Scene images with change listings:

· · · ·

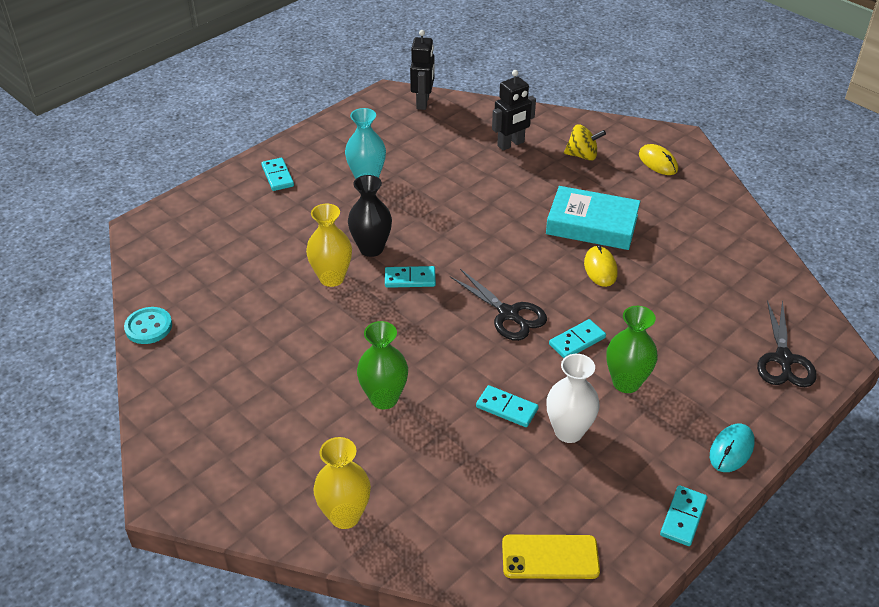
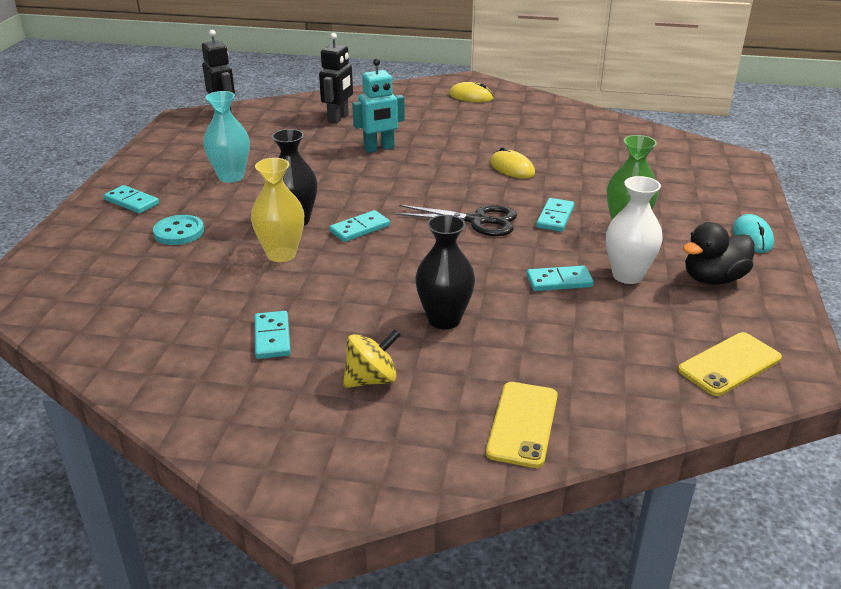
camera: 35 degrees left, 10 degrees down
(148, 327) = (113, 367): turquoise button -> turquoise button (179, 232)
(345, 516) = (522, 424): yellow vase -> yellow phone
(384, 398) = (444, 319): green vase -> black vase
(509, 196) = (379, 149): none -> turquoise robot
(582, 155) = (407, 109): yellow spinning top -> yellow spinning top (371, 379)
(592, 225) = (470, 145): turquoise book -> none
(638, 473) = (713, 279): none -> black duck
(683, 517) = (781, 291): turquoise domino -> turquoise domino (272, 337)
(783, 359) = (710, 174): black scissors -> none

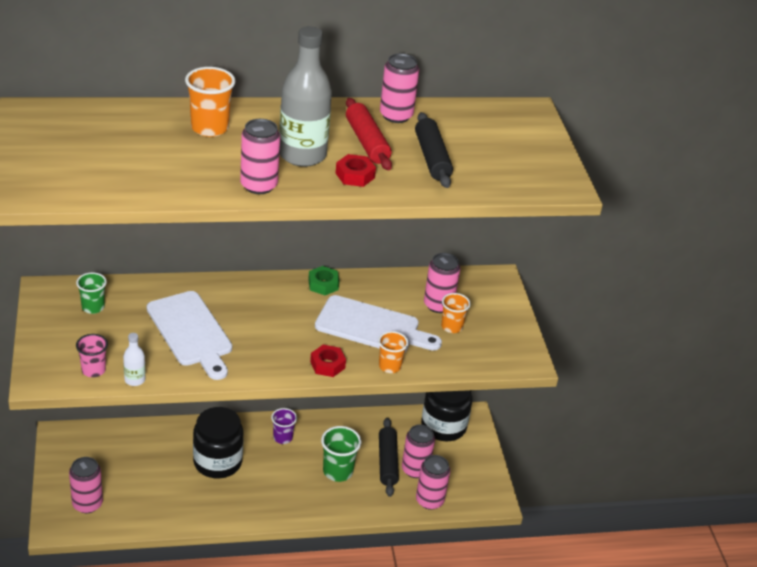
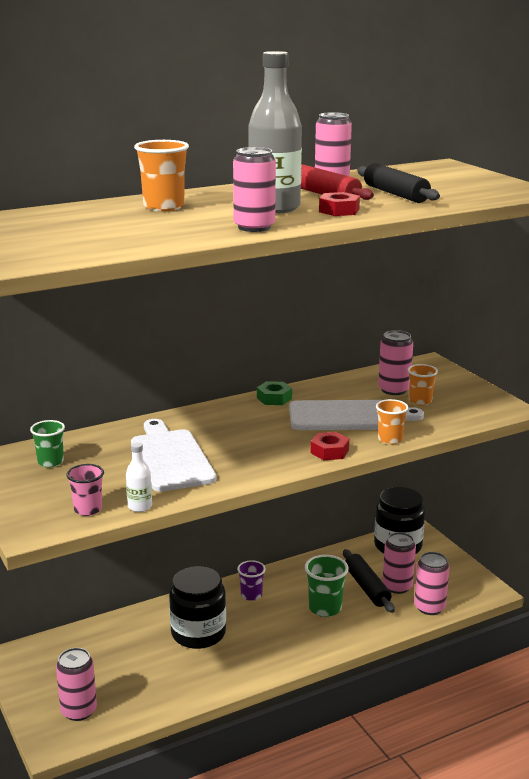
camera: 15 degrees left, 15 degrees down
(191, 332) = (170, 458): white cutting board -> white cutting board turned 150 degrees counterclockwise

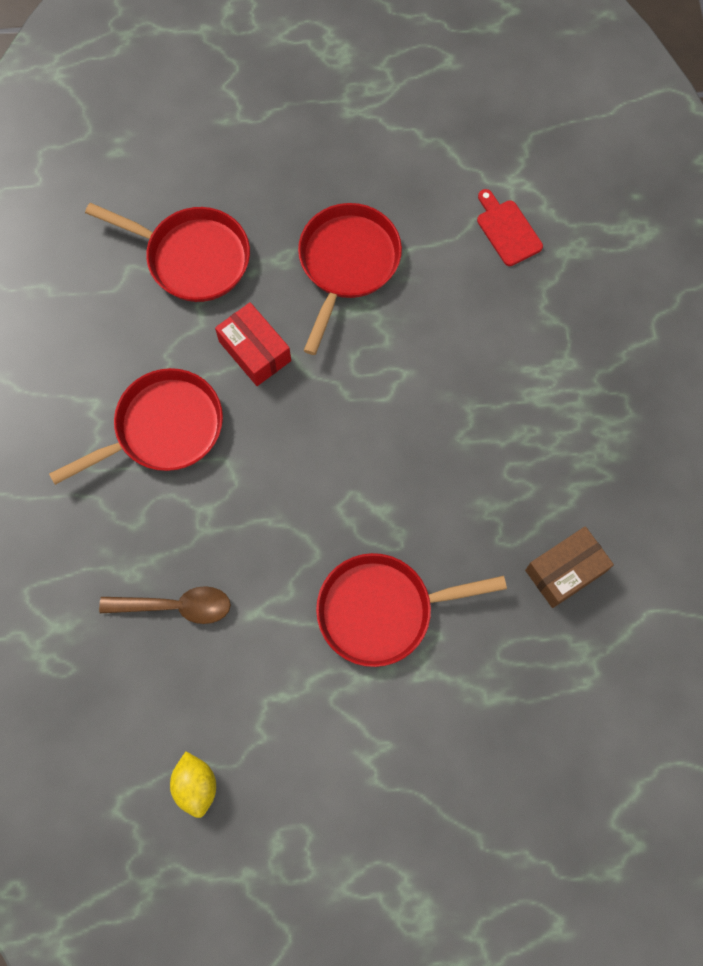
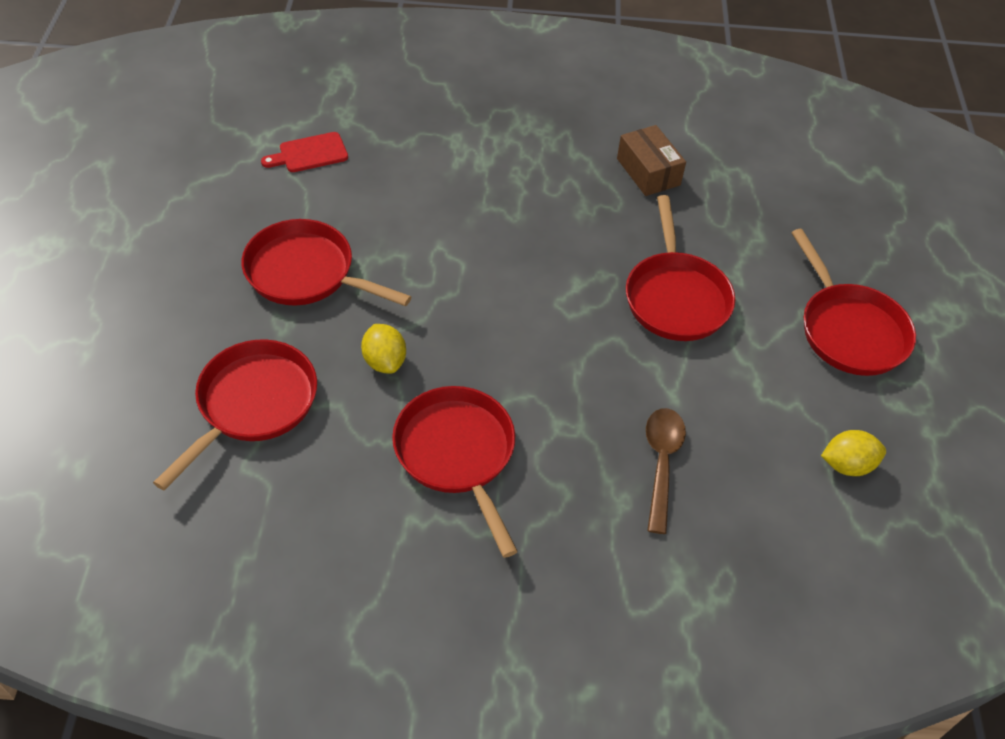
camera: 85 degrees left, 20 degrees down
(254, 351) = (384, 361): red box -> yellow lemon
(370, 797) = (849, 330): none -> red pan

· · · ·

_Exercise prompt_
Your task is to repeat the entries above exactly, omitting the pictures.

_Result_
camera: 35 degrees left, 10 degrees down
(148, 327) = (113, 367): turquoise button -> turquoise button (179, 232)
(345, 516) = (522, 424): yellow vase -> yellow phone
(384, 398) = (444, 319): green vase -> black vase
(509, 196) = (379, 149): none -> turquoise robot
(582, 155) = (407, 109): yellow spinning top -> yellow spinning top (371, 379)
(592, 225) = (470, 145): turquoise book -> none
(638, 473) = (713, 279): none -> black duck
(683, 517) = (781, 291): turquoise domino -> turquoise domino (272, 337)
(783, 359) = (710, 174): black scissors -> none

camera: 15 degrees left, 15 degrees down
(191, 332) = (170, 458): white cutting board -> white cutting board turned 150 degrees counterclockwise

camera: 85 degrees left, 20 degrees down
(254, 351) = (384, 361): red box -> yellow lemon
(370, 797) = (849, 330): none -> red pan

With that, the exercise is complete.